Find the line with "BT pin TXD: D8 -> D6" in the entries below, then reproduce it and every line after it down to and including the line with "BUZZER2 pin VCC: 3V3 -> VIN", exactly.

Data to examine:
((

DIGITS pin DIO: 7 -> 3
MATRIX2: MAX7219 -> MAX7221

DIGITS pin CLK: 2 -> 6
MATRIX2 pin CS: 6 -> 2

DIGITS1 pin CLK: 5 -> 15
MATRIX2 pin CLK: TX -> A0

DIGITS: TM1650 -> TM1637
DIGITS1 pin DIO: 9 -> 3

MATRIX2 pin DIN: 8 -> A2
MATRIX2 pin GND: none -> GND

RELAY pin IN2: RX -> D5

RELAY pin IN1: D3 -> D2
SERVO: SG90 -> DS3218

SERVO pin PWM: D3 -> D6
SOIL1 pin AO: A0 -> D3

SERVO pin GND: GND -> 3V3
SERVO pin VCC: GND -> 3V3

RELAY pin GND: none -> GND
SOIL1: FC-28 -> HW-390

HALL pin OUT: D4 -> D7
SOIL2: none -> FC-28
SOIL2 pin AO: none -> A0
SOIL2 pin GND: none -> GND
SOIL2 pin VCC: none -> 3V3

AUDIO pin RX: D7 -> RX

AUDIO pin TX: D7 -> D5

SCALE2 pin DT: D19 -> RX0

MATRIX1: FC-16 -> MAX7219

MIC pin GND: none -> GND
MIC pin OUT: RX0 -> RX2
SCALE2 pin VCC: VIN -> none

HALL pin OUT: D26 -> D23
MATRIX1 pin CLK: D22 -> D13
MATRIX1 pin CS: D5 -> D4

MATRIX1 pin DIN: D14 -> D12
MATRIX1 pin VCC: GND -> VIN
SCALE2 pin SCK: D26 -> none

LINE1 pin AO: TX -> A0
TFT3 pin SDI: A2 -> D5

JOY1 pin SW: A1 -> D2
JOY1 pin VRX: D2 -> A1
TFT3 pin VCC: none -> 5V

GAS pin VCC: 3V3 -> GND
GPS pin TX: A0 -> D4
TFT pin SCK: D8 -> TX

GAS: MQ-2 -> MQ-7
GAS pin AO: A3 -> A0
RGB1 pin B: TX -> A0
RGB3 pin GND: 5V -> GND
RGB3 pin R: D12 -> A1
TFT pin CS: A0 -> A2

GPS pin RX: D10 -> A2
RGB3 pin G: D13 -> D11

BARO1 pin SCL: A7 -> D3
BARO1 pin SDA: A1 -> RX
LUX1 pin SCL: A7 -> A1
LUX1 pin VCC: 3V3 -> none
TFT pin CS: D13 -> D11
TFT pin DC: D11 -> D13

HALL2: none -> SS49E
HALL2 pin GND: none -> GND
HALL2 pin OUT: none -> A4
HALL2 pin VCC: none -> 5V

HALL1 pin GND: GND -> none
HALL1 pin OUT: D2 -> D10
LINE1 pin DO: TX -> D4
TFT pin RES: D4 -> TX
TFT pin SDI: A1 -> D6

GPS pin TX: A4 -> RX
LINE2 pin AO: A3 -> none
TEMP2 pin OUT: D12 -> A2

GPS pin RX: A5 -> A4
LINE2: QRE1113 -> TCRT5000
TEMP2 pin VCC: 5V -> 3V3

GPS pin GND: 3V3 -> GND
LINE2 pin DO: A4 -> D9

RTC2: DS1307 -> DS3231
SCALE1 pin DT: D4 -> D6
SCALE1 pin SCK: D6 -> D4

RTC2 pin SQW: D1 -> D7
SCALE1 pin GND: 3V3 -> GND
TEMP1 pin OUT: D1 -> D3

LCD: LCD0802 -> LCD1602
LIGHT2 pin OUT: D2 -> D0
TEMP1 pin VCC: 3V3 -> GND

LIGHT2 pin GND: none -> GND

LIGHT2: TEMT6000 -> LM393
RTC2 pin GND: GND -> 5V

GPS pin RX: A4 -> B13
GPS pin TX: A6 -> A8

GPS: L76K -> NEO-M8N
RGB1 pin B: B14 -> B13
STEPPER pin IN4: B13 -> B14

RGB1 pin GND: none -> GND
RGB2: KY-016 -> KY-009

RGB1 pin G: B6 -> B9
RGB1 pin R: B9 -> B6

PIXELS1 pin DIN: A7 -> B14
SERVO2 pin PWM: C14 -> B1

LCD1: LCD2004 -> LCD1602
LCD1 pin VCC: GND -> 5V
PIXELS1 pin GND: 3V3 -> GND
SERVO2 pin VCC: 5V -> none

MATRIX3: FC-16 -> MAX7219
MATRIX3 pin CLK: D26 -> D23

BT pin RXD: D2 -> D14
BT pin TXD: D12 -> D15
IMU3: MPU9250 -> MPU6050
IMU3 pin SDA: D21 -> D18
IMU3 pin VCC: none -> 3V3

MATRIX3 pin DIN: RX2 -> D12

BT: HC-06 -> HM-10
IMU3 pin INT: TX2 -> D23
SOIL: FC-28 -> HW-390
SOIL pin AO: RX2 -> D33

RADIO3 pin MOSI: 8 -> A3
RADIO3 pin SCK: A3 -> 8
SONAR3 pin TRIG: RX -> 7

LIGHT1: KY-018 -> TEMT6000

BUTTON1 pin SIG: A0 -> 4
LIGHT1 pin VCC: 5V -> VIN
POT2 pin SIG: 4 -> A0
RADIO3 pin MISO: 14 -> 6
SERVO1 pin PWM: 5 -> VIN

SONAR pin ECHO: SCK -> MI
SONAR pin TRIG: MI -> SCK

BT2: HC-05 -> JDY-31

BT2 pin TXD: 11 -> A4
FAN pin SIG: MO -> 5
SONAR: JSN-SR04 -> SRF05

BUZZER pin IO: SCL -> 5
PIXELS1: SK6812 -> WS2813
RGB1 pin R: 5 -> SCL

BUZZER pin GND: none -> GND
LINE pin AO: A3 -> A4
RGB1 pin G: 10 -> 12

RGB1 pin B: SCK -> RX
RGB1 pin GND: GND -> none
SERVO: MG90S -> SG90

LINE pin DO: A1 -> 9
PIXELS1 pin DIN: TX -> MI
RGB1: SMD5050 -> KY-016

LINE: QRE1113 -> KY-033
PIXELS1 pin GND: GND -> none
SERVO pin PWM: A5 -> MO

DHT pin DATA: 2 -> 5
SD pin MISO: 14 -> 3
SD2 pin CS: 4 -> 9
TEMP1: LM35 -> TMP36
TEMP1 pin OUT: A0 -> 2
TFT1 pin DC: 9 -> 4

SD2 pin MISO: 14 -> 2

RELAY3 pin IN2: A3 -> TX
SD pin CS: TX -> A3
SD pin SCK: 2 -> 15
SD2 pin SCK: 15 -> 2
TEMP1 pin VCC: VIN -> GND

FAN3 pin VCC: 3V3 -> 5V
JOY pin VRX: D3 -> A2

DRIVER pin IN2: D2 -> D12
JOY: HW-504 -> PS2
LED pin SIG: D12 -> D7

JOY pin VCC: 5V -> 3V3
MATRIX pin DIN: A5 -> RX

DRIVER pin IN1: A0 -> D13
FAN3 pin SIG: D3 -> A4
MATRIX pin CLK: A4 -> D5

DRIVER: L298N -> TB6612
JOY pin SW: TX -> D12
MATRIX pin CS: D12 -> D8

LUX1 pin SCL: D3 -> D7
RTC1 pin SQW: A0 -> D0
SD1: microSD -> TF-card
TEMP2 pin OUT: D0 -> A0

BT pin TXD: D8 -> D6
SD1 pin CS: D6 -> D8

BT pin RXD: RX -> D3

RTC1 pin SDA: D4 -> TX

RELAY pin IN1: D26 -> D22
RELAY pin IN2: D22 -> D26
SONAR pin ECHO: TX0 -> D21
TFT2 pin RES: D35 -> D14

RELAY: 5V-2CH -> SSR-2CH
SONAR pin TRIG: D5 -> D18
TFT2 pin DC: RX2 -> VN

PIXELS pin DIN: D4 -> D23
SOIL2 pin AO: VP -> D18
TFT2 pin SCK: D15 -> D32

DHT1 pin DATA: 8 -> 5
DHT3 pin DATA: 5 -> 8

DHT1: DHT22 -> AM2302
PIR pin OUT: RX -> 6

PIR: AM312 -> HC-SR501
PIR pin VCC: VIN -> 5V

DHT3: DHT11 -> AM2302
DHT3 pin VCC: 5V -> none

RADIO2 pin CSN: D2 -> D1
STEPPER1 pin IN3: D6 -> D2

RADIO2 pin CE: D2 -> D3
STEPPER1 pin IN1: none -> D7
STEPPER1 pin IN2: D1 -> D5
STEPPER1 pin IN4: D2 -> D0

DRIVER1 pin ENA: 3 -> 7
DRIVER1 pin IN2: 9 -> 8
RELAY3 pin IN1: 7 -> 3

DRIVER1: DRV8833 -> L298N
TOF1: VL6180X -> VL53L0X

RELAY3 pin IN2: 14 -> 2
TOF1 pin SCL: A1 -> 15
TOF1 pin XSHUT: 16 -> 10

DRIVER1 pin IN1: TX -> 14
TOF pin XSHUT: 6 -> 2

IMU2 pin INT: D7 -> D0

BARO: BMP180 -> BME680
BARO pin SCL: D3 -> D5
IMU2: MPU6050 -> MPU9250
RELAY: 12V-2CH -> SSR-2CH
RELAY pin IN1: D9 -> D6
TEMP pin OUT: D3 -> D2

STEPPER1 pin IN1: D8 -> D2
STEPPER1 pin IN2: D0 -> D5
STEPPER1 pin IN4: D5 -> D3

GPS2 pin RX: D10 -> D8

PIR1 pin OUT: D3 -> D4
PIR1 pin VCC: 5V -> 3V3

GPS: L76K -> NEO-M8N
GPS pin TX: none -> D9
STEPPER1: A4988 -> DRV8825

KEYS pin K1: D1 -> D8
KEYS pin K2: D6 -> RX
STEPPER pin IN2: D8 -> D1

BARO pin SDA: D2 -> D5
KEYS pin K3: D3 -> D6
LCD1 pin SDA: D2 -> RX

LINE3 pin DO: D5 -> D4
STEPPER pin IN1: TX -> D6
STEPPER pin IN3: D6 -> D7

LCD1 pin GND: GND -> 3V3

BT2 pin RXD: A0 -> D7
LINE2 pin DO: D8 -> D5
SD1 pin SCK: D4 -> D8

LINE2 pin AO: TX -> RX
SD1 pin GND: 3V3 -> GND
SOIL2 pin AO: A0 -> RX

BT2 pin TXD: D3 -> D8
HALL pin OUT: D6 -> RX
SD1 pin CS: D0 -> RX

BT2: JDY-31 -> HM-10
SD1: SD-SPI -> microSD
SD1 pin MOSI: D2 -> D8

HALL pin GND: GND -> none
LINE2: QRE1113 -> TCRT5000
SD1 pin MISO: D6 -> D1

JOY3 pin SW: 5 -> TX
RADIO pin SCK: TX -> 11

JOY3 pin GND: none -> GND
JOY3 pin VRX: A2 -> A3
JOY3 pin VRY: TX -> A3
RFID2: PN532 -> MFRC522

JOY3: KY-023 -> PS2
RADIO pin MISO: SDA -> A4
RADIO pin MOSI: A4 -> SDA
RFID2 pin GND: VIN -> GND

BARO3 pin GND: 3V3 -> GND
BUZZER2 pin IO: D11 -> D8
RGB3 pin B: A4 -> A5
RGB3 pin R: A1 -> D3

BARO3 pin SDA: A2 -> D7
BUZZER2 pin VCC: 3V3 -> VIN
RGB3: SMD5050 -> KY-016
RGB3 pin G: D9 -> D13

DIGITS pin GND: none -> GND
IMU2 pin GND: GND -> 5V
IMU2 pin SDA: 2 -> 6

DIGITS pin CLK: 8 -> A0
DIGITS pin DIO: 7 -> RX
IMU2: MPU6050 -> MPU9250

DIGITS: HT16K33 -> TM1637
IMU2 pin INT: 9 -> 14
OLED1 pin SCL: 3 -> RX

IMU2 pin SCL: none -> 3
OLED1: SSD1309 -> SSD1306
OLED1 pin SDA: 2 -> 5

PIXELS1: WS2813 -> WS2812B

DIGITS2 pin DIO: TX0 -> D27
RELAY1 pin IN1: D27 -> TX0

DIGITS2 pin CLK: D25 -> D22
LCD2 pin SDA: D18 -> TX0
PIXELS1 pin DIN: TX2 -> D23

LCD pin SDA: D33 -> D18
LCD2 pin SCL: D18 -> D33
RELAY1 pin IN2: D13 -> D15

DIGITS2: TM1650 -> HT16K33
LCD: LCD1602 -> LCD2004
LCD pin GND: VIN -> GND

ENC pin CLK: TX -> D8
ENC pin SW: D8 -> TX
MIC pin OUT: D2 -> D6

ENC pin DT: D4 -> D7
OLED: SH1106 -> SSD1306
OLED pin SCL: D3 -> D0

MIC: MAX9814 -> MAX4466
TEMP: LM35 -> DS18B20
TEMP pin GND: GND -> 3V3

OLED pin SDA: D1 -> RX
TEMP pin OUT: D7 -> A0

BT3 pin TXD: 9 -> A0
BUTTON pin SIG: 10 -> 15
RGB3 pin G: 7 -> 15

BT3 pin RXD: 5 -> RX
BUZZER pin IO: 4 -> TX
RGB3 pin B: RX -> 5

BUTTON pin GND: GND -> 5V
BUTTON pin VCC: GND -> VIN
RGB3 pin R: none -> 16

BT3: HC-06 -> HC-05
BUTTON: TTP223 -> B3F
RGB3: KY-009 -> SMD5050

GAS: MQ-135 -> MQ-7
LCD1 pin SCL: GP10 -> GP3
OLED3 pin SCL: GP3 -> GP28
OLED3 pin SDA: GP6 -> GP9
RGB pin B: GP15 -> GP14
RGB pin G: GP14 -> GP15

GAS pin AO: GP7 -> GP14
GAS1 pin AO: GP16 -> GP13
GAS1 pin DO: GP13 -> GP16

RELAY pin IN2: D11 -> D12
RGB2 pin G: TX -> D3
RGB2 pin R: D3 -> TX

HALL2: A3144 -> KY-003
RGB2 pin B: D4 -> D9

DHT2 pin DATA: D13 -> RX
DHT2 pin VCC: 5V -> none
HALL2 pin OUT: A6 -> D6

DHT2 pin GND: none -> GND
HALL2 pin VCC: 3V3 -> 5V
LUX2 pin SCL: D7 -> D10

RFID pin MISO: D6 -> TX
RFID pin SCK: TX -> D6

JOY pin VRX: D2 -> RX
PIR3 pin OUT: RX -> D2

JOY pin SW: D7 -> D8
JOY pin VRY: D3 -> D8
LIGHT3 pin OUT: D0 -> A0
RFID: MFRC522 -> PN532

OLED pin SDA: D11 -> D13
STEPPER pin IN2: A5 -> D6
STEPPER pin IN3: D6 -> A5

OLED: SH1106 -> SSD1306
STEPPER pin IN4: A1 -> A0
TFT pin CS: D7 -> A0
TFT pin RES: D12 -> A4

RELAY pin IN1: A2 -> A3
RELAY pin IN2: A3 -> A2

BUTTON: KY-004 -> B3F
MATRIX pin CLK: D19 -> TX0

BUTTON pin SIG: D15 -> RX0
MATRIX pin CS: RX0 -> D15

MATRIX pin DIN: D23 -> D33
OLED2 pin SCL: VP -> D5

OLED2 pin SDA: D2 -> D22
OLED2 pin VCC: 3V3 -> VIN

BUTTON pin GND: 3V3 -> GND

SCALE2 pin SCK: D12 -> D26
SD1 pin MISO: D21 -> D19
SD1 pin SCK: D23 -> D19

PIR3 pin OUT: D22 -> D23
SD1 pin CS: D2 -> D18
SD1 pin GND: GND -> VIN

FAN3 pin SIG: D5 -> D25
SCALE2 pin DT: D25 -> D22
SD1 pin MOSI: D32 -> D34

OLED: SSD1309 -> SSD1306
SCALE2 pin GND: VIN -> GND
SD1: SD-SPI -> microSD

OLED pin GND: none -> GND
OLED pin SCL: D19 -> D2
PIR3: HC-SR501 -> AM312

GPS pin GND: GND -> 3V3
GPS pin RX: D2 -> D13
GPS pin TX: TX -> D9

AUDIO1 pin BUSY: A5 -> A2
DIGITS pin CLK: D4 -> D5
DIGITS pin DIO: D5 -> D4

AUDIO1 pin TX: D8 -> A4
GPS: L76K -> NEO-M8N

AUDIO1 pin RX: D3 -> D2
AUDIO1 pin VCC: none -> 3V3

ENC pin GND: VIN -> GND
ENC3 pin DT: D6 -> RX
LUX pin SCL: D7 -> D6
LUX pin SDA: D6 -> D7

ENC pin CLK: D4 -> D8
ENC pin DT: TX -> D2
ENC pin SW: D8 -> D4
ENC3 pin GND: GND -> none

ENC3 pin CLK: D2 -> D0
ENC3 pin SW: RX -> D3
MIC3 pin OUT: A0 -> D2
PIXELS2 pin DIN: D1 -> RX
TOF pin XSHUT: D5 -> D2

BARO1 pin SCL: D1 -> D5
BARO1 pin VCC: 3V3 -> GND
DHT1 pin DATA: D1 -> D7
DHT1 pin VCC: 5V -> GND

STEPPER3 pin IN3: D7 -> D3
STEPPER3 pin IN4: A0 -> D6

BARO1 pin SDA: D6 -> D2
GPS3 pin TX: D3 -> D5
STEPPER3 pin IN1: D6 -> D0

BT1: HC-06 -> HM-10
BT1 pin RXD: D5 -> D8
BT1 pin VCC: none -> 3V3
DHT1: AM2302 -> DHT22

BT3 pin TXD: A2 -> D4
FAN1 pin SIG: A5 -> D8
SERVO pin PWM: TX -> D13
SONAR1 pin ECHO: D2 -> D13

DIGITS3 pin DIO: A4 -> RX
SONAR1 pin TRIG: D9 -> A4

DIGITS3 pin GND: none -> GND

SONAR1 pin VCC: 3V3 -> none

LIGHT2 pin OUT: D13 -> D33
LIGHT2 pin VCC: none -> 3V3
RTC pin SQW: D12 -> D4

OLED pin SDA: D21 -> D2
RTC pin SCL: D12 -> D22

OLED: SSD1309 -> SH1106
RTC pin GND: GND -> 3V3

))

Solution to the problem:
BT pin TXD: D8 -> D6
SD1 pin CS: D6 -> D8

BT pin RXD: RX -> D3

RTC1 pin SDA: D4 -> TX

RELAY pin IN1: D26 -> D22
RELAY pin IN2: D22 -> D26
SONAR pin ECHO: TX0 -> D21
TFT2 pin RES: D35 -> D14

RELAY: 5V-2CH -> SSR-2CH
SONAR pin TRIG: D5 -> D18
TFT2 pin DC: RX2 -> VN

PIXELS pin DIN: D4 -> D23
SOIL2 pin AO: VP -> D18
TFT2 pin SCK: D15 -> D32

DHT1 pin DATA: 8 -> 5
DHT3 pin DATA: 5 -> 8

DHT1: DHT22 -> AM2302
PIR pin OUT: RX -> 6

PIR: AM312 -> HC-SR501
PIR pin VCC: VIN -> 5V

DHT3: DHT11 -> AM2302
DHT3 pin VCC: 5V -> none

RADIO2 pin CSN: D2 -> D1
STEPPER1 pin IN3: D6 -> D2

RADIO2 pin CE: D2 -> D3
STEPPER1 pin IN1: none -> D7
STEPPER1 pin IN2: D1 -> D5
STEPPER1 pin IN4: D2 -> D0

DRIVER1 pin ENA: 3 -> 7
DRIVER1 pin IN2: 9 -> 8
RELAY3 pin IN1: 7 -> 3

DRIVER1: DRV8833 -> L298N
TOF1: VL6180X -> VL53L0X

RELAY3 pin IN2: 14 -> 2
TOF1 pin SCL: A1 -> 15
TOF1 pin XSHUT: 16 -> 10

DRIVER1 pin IN1: TX -> 14
TOF pin XSHUT: 6 -> 2

IMU2 pin INT: D7 -> D0

BARO: BMP180 -> BME680
BARO pin SCL: D3 -> D5
IMU2: MPU6050 -> MPU9250
RELAY: 12V-2CH -> SSR-2CH
RELAY pin IN1: D9 -> D6
TEMP pin OUT: D3 -> D2

STEPPER1 pin IN1: D8 -> D2
STEPPER1 pin IN2: D0 -> D5
STEPPER1 pin IN4: D5 -> D3

GPS2 pin RX: D10 -> D8

PIR1 pin OUT: D3 -> D4
PIR1 pin VCC: 5V -> 3V3

GPS: L76K -> NEO-M8N
GPS pin TX: none -> D9
STEPPER1: A4988 -> DRV8825

KEYS pin K1: D1 -> D8
KEYS pin K2: D6 -> RX
STEPPER pin IN2: D8 -> D1

BARO pin SDA: D2 -> D5
KEYS pin K3: D3 -> D6
LCD1 pin SDA: D2 -> RX

LINE3 pin DO: D5 -> D4
STEPPER pin IN1: TX -> D6
STEPPER pin IN3: D6 -> D7

LCD1 pin GND: GND -> 3V3

BT2 pin RXD: A0 -> D7
LINE2 pin DO: D8 -> D5
SD1 pin SCK: D4 -> D8

LINE2 pin AO: TX -> RX
SD1 pin GND: 3V3 -> GND
SOIL2 pin AO: A0 -> RX

BT2 pin TXD: D3 -> D8
HALL pin OUT: D6 -> RX
SD1 pin CS: D0 -> RX

BT2: JDY-31 -> HM-10
SD1: SD-SPI -> microSD
SD1 pin MOSI: D2 -> D8

HALL pin GND: GND -> none
LINE2: QRE1113 -> TCRT5000
SD1 pin MISO: D6 -> D1

JOY3 pin SW: 5 -> TX
RADIO pin SCK: TX -> 11

JOY3 pin GND: none -> GND
JOY3 pin VRX: A2 -> A3
JOY3 pin VRY: TX -> A3
RFID2: PN532 -> MFRC522

JOY3: KY-023 -> PS2
RADIO pin MISO: SDA -> A4
RADIO pin MOSI: A4 -> SDA
RFID2 pin GND: VIN -> GND

BARO3 pin GND: 3V3 -> GND
BUZZER2 pin IO: D11 -> D8
RGB3 pin B: A4 -> A5
RGB3 pin R: A1 -> D3

BARO3 pin SDA: A2 -> D7
BUZZER2 pin VCC: 3V3 -> VIN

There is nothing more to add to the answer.